RECORDED INFORMATION:
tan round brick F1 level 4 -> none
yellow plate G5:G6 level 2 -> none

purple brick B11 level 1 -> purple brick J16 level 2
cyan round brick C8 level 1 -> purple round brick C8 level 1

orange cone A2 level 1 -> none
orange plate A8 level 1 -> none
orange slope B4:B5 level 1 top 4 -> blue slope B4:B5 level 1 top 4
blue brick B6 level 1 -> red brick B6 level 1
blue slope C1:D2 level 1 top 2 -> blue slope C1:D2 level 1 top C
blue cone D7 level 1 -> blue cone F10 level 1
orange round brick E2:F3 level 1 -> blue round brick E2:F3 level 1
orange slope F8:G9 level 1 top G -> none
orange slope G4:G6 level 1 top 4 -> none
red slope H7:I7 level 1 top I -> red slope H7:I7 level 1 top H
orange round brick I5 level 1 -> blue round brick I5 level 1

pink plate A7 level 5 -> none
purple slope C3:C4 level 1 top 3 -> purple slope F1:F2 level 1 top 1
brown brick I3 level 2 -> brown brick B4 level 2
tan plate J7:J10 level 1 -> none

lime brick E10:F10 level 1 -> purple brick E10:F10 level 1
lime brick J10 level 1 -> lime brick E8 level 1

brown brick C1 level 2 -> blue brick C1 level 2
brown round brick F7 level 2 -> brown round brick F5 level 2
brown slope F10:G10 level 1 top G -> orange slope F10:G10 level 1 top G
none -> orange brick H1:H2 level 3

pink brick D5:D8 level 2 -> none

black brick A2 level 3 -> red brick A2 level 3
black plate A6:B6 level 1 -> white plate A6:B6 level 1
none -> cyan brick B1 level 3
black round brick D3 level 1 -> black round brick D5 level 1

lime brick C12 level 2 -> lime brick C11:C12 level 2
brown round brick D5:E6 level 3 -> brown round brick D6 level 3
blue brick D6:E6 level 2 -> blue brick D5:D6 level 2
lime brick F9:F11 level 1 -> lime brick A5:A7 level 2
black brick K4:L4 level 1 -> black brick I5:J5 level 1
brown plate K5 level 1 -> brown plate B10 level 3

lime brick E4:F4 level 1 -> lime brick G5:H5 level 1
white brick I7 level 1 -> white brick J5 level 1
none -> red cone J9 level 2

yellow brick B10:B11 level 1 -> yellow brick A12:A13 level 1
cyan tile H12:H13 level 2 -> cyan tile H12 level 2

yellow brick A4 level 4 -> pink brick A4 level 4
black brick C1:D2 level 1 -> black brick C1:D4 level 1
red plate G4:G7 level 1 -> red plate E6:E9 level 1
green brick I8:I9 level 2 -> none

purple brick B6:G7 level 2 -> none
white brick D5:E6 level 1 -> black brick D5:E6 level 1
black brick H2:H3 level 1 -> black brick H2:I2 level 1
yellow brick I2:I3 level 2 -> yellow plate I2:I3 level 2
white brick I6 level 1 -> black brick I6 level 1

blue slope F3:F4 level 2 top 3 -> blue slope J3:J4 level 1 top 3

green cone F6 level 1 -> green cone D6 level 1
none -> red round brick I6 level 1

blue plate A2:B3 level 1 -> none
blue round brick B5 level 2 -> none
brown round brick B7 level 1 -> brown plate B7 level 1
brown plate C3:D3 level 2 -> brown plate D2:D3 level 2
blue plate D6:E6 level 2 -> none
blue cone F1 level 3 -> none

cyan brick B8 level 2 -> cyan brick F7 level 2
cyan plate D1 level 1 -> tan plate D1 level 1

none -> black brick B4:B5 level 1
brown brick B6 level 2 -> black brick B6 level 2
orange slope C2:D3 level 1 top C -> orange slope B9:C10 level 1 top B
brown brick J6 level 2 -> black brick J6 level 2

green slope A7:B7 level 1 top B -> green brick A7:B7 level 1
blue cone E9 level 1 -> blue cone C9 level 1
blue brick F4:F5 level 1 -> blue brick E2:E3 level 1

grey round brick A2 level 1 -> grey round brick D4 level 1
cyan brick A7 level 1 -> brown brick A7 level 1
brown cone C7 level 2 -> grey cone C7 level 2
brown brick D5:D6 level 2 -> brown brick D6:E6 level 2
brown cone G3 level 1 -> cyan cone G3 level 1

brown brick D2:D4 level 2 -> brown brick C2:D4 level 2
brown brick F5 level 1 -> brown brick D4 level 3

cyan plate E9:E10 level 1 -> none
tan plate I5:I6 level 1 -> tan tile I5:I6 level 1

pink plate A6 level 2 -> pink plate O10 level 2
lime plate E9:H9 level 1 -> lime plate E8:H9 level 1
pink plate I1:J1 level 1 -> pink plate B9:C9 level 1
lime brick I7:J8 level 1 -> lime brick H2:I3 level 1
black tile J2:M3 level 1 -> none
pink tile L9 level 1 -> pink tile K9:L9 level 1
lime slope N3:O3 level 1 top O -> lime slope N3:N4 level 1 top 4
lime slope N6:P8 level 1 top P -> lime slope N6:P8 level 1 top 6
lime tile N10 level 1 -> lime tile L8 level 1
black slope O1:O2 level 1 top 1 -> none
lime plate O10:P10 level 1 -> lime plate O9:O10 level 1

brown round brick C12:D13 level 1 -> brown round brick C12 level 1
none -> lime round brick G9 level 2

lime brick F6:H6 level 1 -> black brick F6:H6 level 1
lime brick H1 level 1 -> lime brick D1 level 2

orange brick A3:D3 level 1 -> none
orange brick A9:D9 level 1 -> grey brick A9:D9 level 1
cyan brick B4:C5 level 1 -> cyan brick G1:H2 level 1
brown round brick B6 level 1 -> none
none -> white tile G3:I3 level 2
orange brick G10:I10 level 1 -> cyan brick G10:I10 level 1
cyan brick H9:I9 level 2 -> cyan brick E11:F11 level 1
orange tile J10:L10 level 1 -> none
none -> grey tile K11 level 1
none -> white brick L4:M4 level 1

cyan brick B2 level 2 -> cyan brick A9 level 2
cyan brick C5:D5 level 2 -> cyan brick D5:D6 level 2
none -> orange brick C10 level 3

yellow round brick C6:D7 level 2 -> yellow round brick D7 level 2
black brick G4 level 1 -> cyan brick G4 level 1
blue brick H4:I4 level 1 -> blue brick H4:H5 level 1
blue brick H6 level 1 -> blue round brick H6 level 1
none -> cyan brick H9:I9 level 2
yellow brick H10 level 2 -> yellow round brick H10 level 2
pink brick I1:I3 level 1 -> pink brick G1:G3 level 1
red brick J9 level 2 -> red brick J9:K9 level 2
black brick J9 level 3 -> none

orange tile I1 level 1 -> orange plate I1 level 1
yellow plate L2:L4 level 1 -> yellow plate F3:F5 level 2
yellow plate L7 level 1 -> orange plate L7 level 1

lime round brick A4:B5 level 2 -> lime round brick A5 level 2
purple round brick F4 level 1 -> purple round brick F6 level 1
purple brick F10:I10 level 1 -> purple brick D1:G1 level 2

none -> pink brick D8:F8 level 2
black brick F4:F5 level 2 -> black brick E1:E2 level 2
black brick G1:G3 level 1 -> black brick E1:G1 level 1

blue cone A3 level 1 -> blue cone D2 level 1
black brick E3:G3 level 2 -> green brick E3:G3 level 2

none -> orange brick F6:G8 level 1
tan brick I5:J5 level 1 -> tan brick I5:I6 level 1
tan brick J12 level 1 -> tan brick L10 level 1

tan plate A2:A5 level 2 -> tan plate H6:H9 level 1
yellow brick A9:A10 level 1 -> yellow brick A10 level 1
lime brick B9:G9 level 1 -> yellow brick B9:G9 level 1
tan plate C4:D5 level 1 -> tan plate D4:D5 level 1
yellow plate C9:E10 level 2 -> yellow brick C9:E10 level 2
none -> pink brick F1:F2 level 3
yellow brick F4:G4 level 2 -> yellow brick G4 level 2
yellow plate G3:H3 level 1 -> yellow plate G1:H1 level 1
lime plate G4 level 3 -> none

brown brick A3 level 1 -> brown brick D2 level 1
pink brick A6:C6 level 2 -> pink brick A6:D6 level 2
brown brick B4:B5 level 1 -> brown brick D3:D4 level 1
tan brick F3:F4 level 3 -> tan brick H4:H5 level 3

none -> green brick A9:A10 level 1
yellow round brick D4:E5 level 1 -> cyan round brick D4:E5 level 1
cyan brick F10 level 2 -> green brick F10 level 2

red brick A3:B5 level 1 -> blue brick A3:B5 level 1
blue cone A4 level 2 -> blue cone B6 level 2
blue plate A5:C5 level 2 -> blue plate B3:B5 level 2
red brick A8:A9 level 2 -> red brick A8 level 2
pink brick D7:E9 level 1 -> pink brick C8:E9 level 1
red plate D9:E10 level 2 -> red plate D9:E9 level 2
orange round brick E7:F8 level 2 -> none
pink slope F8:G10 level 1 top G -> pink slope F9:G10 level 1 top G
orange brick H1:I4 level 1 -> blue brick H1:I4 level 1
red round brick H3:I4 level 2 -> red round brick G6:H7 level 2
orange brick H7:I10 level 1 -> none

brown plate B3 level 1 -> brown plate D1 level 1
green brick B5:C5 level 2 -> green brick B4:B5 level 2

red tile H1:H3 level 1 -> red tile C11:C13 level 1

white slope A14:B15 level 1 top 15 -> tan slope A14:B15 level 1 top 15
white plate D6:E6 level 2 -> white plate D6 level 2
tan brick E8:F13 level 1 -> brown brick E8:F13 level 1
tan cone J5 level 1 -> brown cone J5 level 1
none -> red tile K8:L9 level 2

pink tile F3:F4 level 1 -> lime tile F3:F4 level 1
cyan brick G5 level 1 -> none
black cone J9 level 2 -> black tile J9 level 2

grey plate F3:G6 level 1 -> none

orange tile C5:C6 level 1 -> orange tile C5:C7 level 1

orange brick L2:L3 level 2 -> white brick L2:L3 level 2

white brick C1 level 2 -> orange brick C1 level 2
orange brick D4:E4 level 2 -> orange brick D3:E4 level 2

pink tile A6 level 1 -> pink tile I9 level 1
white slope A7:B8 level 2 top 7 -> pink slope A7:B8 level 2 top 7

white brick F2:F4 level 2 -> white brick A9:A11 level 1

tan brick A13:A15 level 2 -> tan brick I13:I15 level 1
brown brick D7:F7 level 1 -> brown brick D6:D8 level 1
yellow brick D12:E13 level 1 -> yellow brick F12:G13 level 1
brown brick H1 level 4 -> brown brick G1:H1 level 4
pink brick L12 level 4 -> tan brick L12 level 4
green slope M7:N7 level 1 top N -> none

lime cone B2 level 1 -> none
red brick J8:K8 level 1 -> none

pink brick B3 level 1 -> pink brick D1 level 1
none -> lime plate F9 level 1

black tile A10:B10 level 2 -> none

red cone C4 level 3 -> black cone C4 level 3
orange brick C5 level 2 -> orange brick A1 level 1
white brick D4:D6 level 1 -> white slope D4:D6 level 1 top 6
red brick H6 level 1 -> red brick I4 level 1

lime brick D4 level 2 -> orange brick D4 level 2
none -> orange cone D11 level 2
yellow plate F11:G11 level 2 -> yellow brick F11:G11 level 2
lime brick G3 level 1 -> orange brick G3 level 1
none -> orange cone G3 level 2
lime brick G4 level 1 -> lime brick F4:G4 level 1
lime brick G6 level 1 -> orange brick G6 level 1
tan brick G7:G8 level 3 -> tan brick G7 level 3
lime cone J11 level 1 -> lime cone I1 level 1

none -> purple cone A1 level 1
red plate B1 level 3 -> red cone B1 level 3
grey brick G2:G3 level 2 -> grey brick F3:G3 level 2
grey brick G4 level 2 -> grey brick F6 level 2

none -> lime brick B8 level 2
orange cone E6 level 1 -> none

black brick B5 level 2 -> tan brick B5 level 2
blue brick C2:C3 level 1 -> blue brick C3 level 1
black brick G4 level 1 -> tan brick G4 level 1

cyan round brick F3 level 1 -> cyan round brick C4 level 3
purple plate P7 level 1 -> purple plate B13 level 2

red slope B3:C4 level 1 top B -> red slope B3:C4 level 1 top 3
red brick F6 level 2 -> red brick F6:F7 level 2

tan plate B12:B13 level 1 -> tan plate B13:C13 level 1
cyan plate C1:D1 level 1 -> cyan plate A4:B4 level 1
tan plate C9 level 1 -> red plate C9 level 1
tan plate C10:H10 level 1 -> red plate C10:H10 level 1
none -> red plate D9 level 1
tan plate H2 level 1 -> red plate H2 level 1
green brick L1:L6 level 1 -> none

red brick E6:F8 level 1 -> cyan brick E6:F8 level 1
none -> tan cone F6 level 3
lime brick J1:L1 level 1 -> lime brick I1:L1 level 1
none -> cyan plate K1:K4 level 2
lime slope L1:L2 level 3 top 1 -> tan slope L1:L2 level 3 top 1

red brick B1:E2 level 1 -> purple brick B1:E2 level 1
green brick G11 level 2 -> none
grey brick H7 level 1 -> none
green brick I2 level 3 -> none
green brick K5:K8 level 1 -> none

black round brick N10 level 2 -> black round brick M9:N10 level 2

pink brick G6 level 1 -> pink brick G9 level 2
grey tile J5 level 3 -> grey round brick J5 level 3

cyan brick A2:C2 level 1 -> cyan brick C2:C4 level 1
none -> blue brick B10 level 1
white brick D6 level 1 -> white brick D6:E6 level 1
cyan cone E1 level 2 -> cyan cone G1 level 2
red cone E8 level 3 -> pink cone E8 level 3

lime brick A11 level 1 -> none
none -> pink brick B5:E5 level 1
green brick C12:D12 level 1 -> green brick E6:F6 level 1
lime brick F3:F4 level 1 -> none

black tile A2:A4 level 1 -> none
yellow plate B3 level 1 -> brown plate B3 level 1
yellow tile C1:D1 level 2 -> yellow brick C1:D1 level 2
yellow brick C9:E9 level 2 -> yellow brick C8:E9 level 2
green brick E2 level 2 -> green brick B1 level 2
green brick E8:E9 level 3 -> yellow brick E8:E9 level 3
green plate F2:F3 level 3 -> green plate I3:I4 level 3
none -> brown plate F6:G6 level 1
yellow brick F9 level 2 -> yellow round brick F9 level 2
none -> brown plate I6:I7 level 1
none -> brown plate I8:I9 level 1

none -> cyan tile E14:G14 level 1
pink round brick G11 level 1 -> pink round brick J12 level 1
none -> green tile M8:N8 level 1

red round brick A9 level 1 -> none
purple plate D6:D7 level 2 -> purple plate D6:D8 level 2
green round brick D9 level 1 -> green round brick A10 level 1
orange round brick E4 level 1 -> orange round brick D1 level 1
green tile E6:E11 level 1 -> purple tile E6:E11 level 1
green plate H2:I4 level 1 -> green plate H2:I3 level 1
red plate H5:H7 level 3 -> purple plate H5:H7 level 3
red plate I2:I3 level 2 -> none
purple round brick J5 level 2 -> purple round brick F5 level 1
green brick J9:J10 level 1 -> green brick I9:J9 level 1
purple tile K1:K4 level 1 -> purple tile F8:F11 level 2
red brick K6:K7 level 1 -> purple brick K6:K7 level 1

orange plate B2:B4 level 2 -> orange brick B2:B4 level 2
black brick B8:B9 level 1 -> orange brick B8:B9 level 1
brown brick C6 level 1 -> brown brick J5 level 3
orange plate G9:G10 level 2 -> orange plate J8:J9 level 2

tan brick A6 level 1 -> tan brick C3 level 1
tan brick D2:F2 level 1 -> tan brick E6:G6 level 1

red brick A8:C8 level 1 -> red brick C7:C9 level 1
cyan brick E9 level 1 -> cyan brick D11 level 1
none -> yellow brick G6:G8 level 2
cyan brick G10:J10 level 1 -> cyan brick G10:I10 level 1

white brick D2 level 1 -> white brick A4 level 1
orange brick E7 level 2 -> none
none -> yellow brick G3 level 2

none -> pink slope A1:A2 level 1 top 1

EXERCISE INSTRUCTIONS: Your answer should be the lines above, from the line containing "orange slope C2:D3" up to and including the line containing "yellow brick H10", reproduced exactly and with nothing else.

TASK OUTPUT:
orange slope C2:D3 level 1 top C -> orange slope B9:C10 level 1 top B
brown brick J6 level 2 -> black brick J6 level 2

green slope A7:B7 level 1 top B -> green brick A7:B7 level 1
blue cone E9 level 1 -> blue cone C9 level 1
blue brick F4:F5 level 1 -> blue brick E2:E3 level 1

grey round brick A2 level 1 -> grey round brick D4 level 1
cyan brick A7 level 1 -> brown brick A7 level 1
brown cone C7 level 2 -> grey cone C7 level 2
brown brick D5:D6 level 2 -> brown brick D6:E6 level 2
brown cone G3 level 1 -> cyan cone G3 level 1

brown brick D2:D4 level 2 -> brown brick C2:D4 level 2
brown brick F5 level 1 -> brown brick D4 level 3

cyan plate E9:E10 level 1 -> none
tan plate I5:I6 level 1 -> tan tile I5:I6 level 1

pink plate A6 level 2 -> pink plate O10 level 2
lime plate E9:H9 level 1 -> lime plate E8:H9 level 1
pink plate I1:J1 level 1 -> pink plate B9:C9 level 1
lime brick I7:J8 level 1 -> lime brick H2:I3 level 1
black tile J2:M3 level 1 -> none
pink tile L9 level 1 -> pink tile K9:L9 level 1
lime slope N3:O3 level 1 top O -> lime slope N3:N4 level 1 top 4
lime slope N6:P8 level 1 top P -> lime slope N6:P8 level 1 top 6
lime tile N10 level 1 -> lime tile L8 level 1
black slope O1:O2 level 1 top 1 -> none
lime plate O10:P10 level 1 -> lime plate O9:O10 level 1

brown round brick C12:D13 level 1 -> brown round brick C12 level 1
none -> lime round brick G9 level 2

lime brick F6:H6 level 1 -> black brick F6:H6 level 1
lime brick H1 level 1 -> lime brick D1 level 2

orange brick A3:D3 level 1 -> none
orange brick A9:D9 level 1 -> grey brick A9:D9 level 1
cyan brick B4:C5 level 1 -> cyan brick G1:H2 level 1
brown round brick B6 level 1 -> none
none -> white tile G3:I3 level 2
orange brick G10:I10 level 1 -> cyan brick G10:I10 level 1
cyan brick H9:I9 level 2 -> cyan brick E11:F11 level 1
orange tile J10:L10 level 1 -> none
none -> grey tile K11 level 1
none -> white brick L4:M4 level 1

cyan brick B2 level 2 -> cyan brick A9 level 2
cyan brick C5:D5 level 2 -> cyan brick D5:D6 level 2
none -> orange brick C10 level 3

yellow round brick C6:D7 level 2 -> yellow round brick D7 level 2
black brick G4 level 1 -> cyan brick G4 level 1
blue brick H4:I4 level 1 -> blue brick H4:H5 level 1
blue brick H6 level 1 -> blue round brick H6 level 1
none -> cyan brick H9:I9 level 2
yellow brick H10 level 2 -> yellow round brick H10 level 2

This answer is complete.